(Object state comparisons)
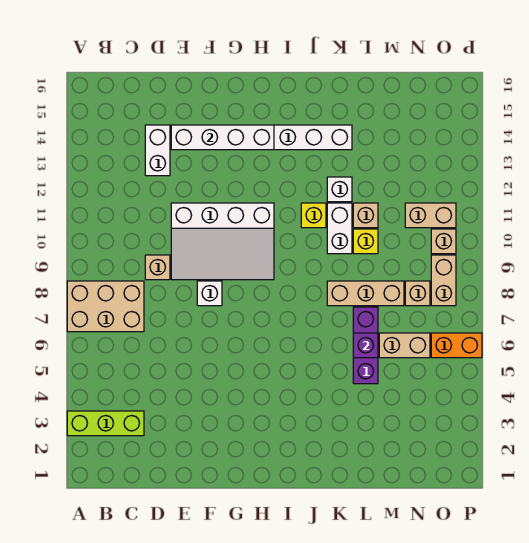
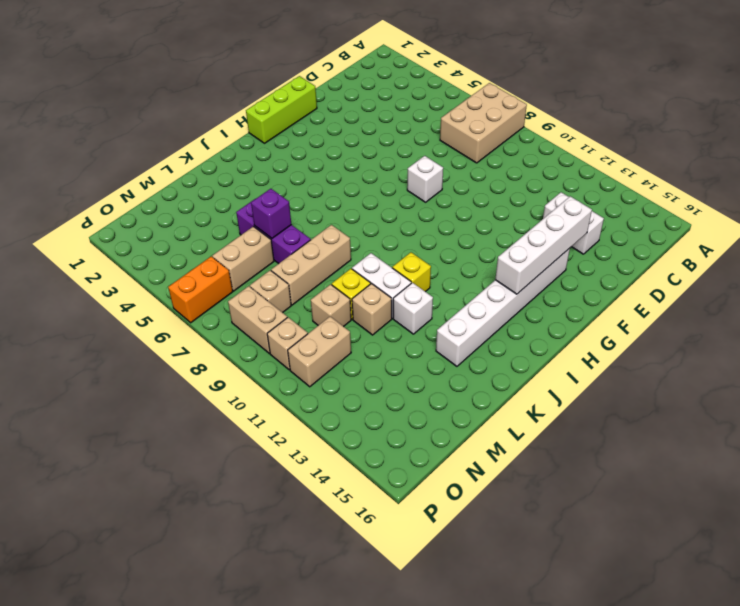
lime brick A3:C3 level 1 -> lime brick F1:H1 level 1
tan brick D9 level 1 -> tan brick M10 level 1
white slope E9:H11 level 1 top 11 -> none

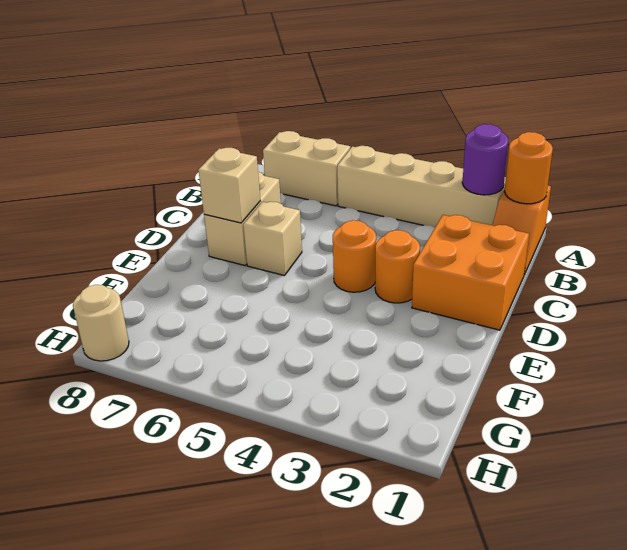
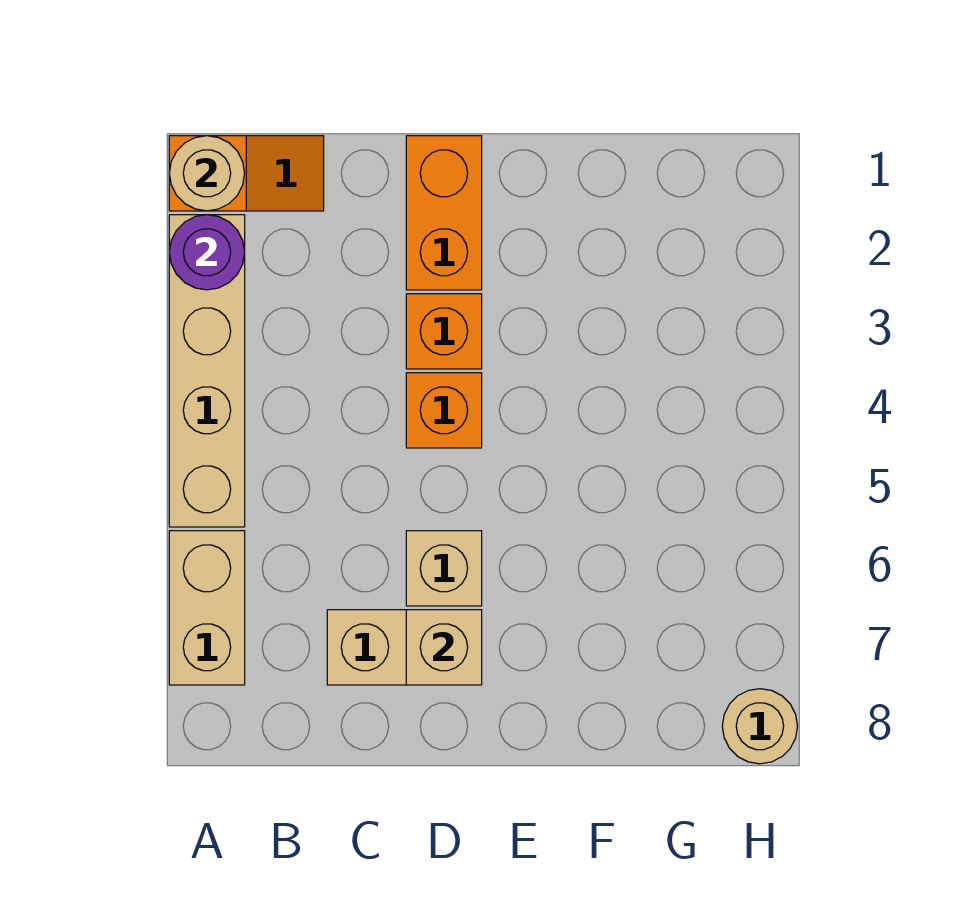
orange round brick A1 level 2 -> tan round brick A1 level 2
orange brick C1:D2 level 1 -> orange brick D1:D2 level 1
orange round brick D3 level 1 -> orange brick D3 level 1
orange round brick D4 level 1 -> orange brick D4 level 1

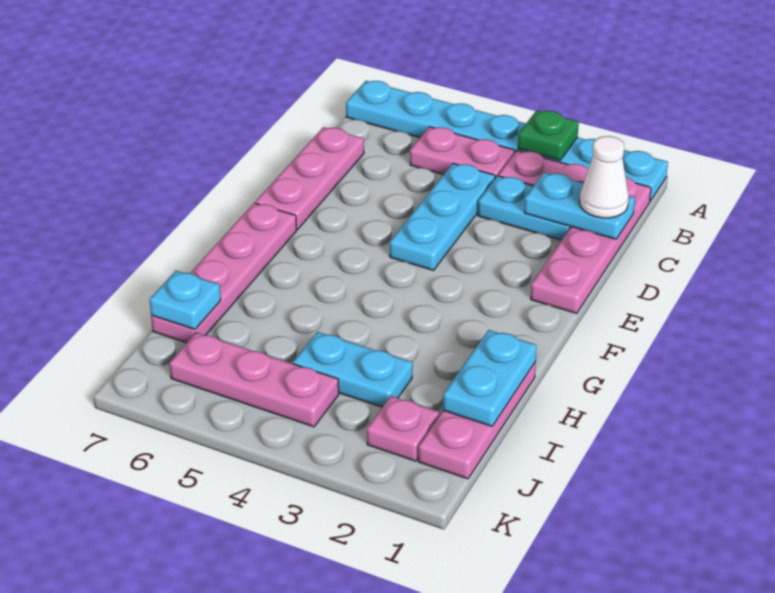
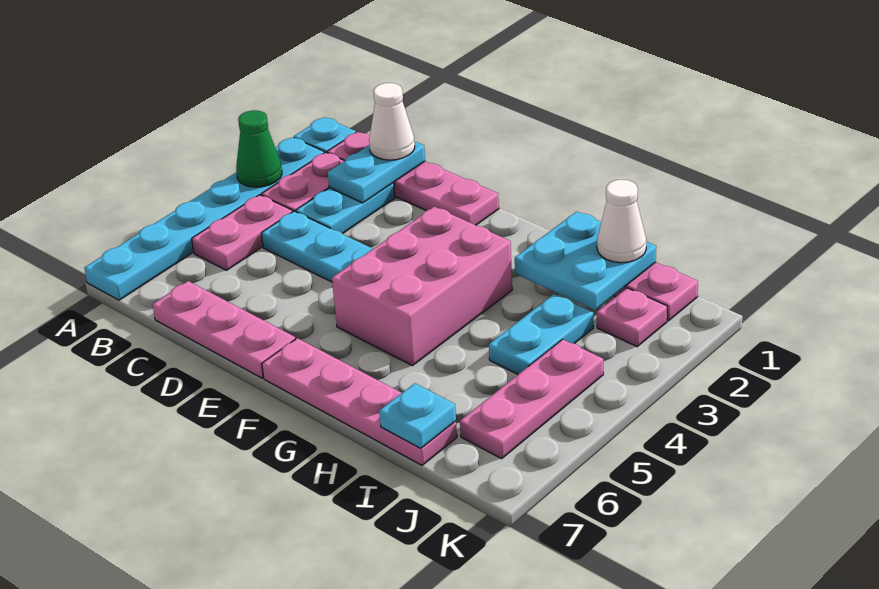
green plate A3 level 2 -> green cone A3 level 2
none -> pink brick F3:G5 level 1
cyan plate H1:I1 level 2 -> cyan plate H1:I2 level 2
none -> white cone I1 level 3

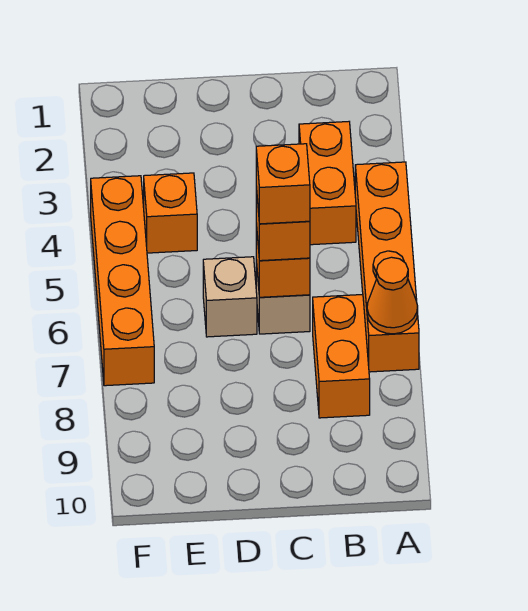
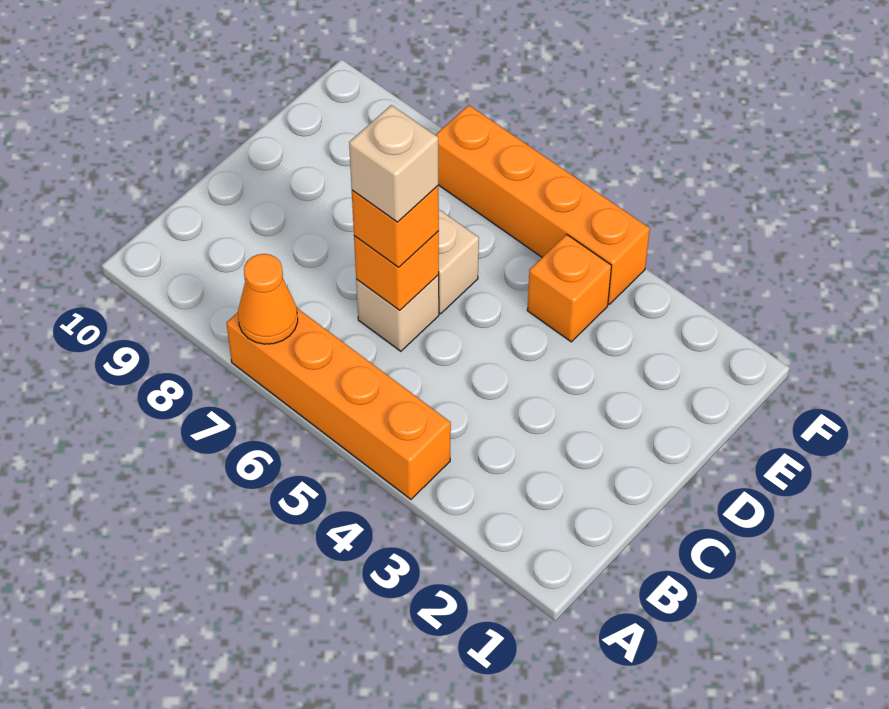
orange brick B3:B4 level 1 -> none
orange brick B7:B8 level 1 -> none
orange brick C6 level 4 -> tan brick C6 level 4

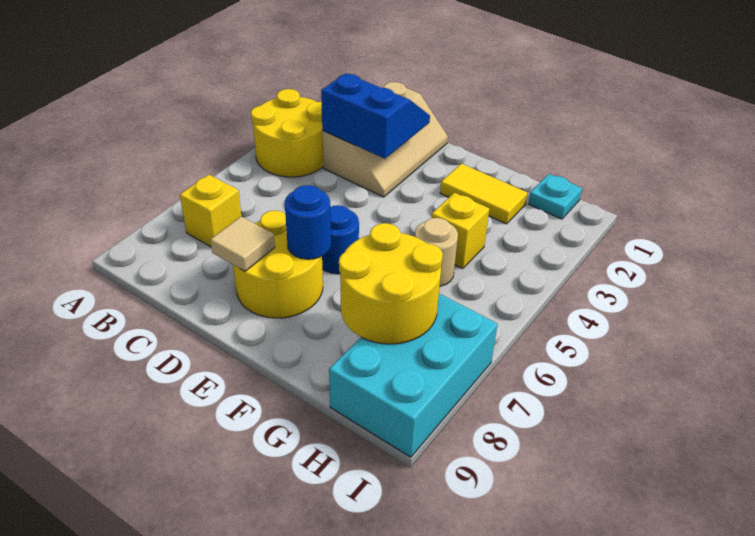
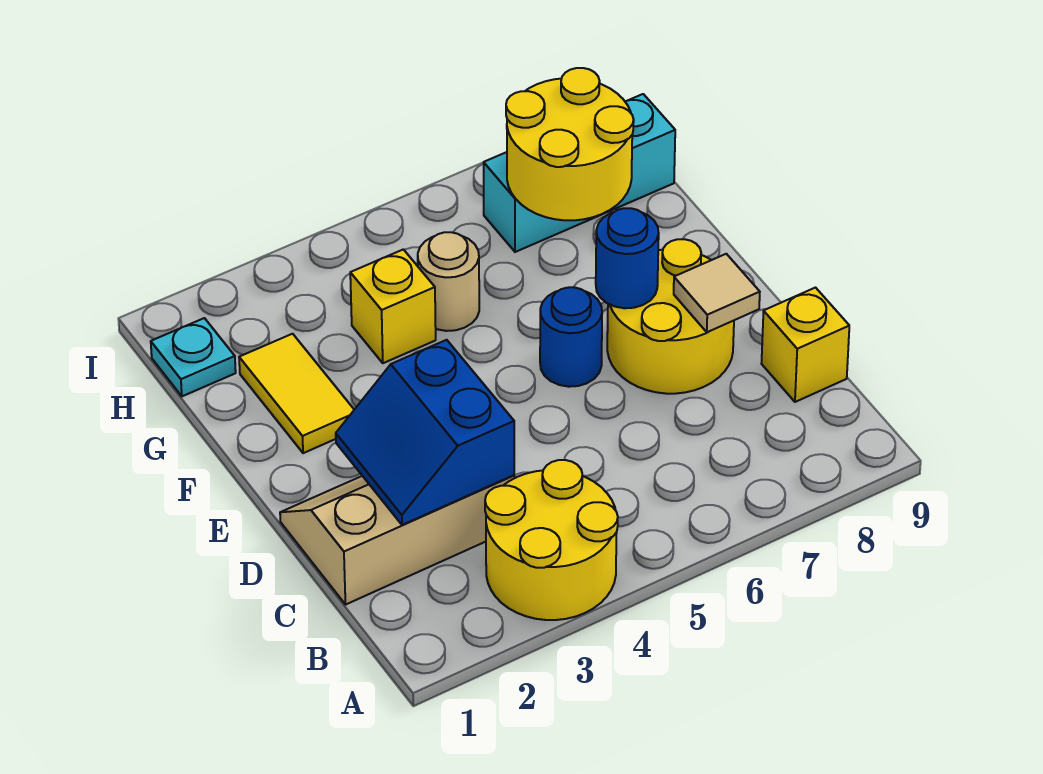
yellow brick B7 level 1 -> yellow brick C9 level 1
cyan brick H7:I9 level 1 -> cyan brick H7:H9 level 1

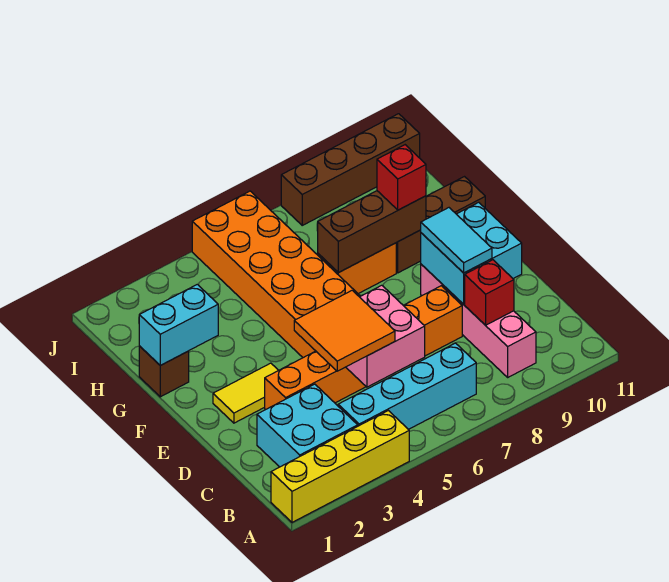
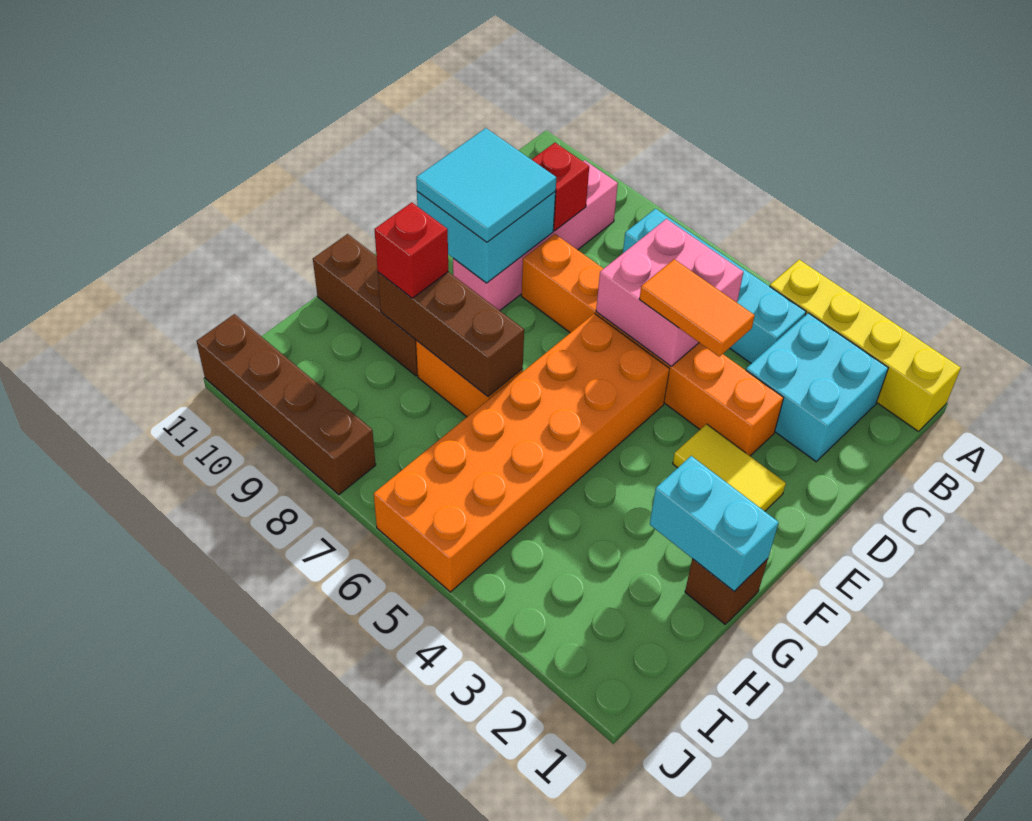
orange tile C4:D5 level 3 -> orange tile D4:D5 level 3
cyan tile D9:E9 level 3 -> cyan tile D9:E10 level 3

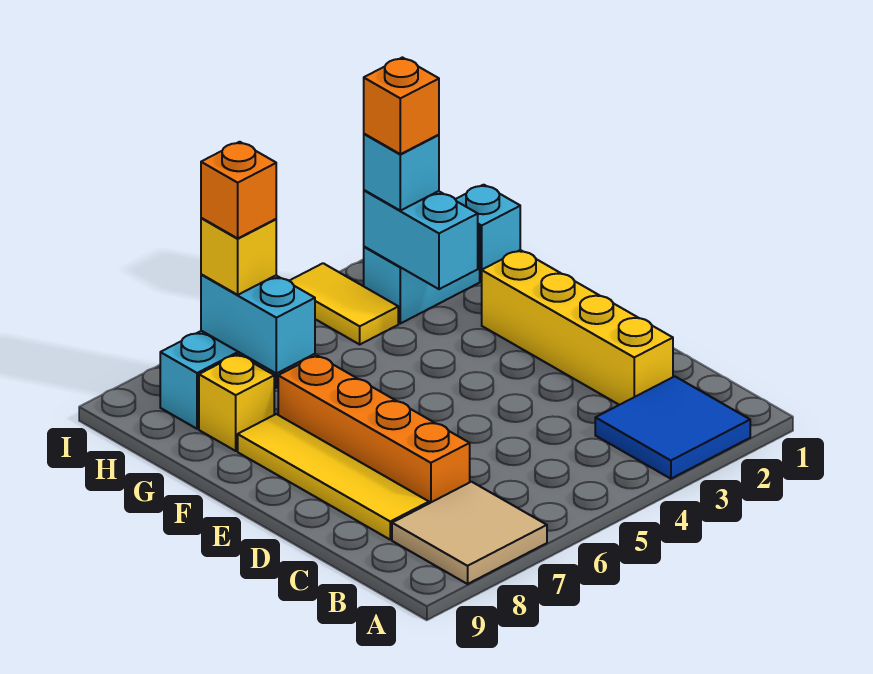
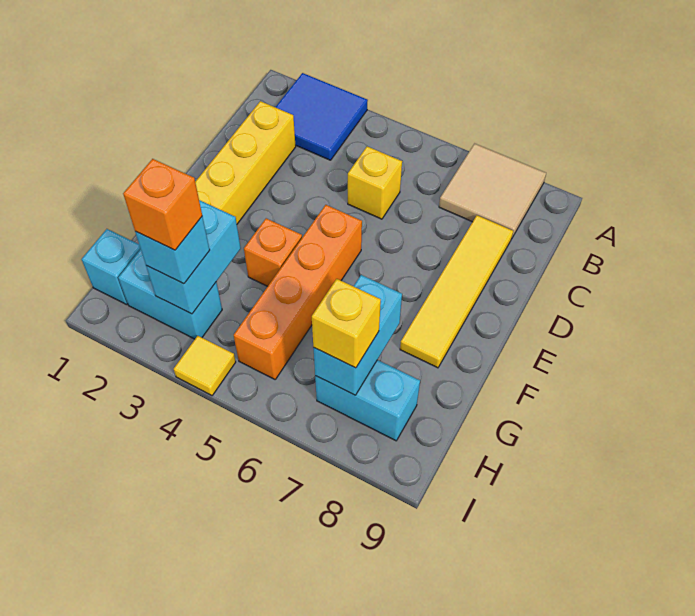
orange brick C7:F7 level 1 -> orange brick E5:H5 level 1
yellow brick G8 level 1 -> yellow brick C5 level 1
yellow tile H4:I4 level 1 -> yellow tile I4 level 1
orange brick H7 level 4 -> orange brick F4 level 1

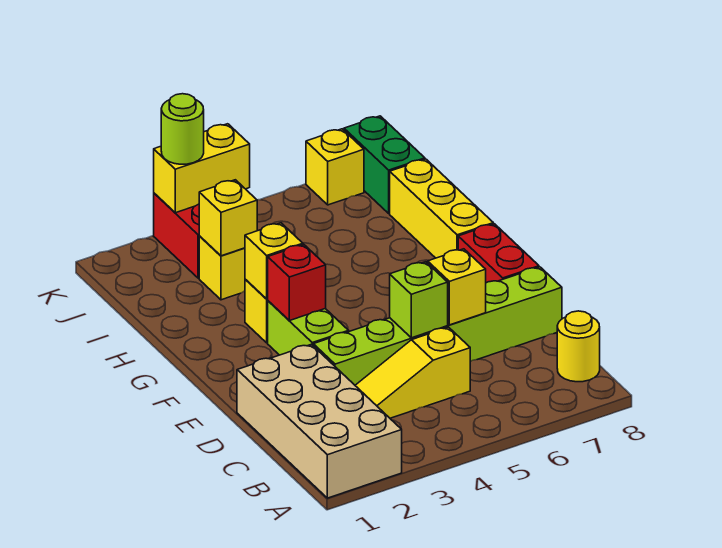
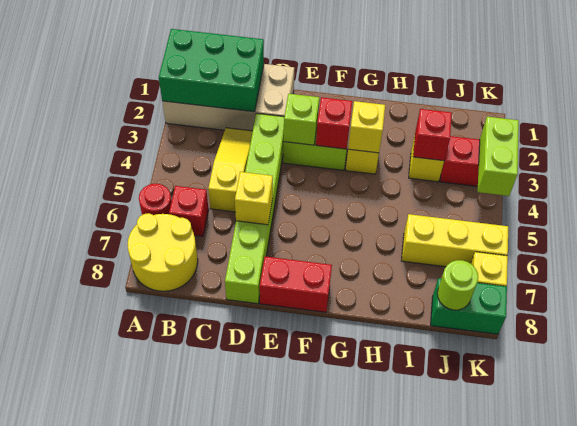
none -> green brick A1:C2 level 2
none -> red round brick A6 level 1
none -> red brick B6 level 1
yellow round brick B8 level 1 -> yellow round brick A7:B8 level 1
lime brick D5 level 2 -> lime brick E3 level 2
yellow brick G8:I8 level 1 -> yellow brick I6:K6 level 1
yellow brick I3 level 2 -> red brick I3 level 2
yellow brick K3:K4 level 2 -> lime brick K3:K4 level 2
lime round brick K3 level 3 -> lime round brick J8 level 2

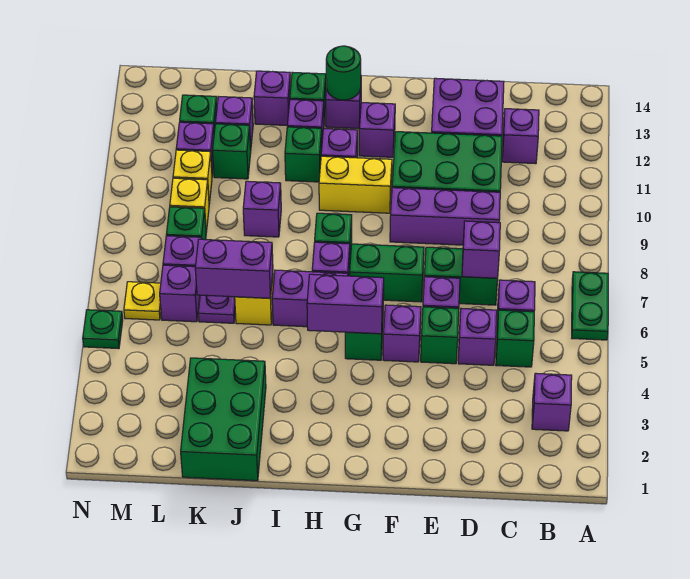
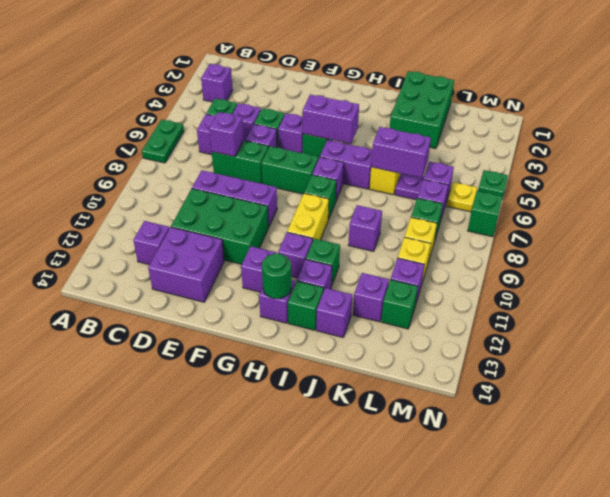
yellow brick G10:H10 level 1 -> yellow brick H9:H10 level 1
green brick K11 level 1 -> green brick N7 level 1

> **What you need to do**:
The answer should consist of every line above, exact and free of images.

> **Response area**:
lime brick A3:C3 level 1 -> lime brick F1:H1 level 1
tan brick D9 level 1 -> tan brick M10 level 1
white slope E9:H11 level 1 top 11 -> none

orange round brick A1 level 2 -> tan round brick A1 level 2
orange brick C1:D2 level 1 -> orange brick D1:D2 level 1
orange round brick D3 level 1 -> orange brick D3 level 1
orange round brick D4 level 1 -> orange brick D4 level 1

green plate A3 level 2 -> green cone A3 level 2
none -> pink brick F3:G5 level 1
cyan plate H1:I1 level 2 -> cyan plate H1:I2 level 2
none -> white cone I1 level 3

orange brick B3:B4 level 1 -> none
orange brick B7:B8 level 1 -> none
orange brick C6 level 4 -> tan brick C6 level 4

yellow brick B7 level 1 -> yellow brick C9 level 1
cyan brick H7:I9 level 1 -> cyan brick H7:H9 level 1

orange tile C4:D5 level 3 -> orange tile D4:D5 level 3
cyan tile D9:E9 level 3 -> cyan tile D9:E10 level 3

orange brick C7:F7 level 1 -> orange brick E5:H5 level 1
yellow brick G8 level 1 -> yellow brick C5 level 1
yellow tile H4:I4 level 1 -> yellow tile I4 level 1
orange brick H7 level 4 -> orange brick F4 level 1

none -> green brick A1:C2 level 2
none -> red round brick A6 level 1
none -> red brick B6 level 1
yellow round brick B8 level 1 -> yellow round brick A7:B8 level 1
lime brick D5 level 2 -> lime brick E3 level 2
yellow brick G8:I8 level 1 -> yellow brick I6:K6 level 1
yellow brick I3 level 2 -> red brick I3 level 2
yellow brick K3:K4 level 2 -> lime brick K3:K4 level 2
lime round brick K3 level 3 -> lime round brick J8 level 2

yellow brick G10:H10 level 1 -> yellow brick H9:H10 level 1
green brick K11 level 1 -> green brick N7 level 1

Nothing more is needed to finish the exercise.